* What is being asked *
Everything from the line containing "(334, 431) = (233, 433): yellow" through the last line of the data below must be copied exactly, with no other lines included.

### Available data ###

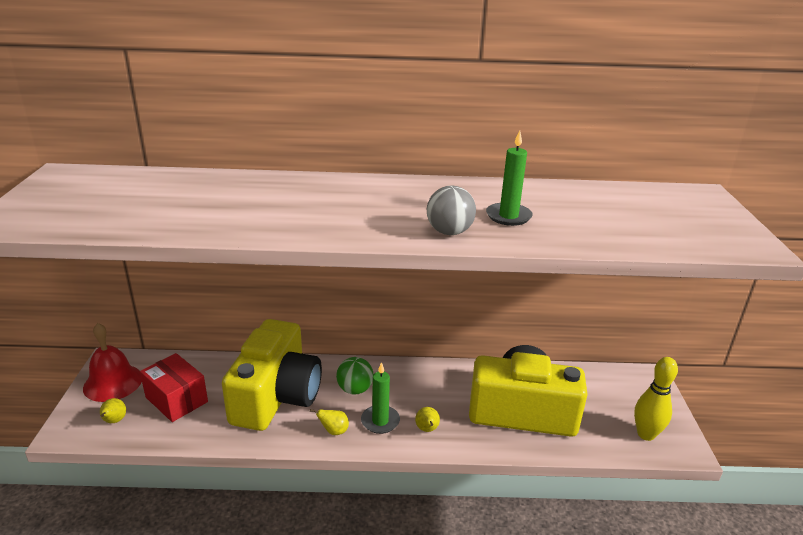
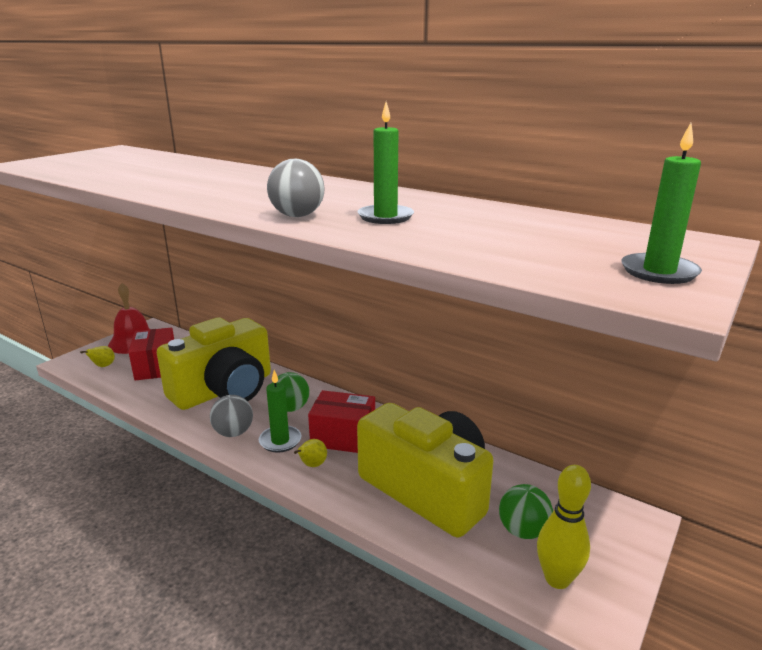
camera: 35 degrees right, 5 degrees down
(334, 431) = (233, 433): yellow pear -> grey ball
(423, 396) = (343, 437): none -> red box
(601, 413) = (523, 531): none -> green ball
(723, 227) = (659, 272): none -> green candle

###

* Problem solution *
(334, 431) = (233, 433): yellow pear -> grey ball
(423, 396) = (343, 437): none -> red box
(601, 413) = (523, 531): none -> green ball
(723, 227) = (659, 272): none -> green candle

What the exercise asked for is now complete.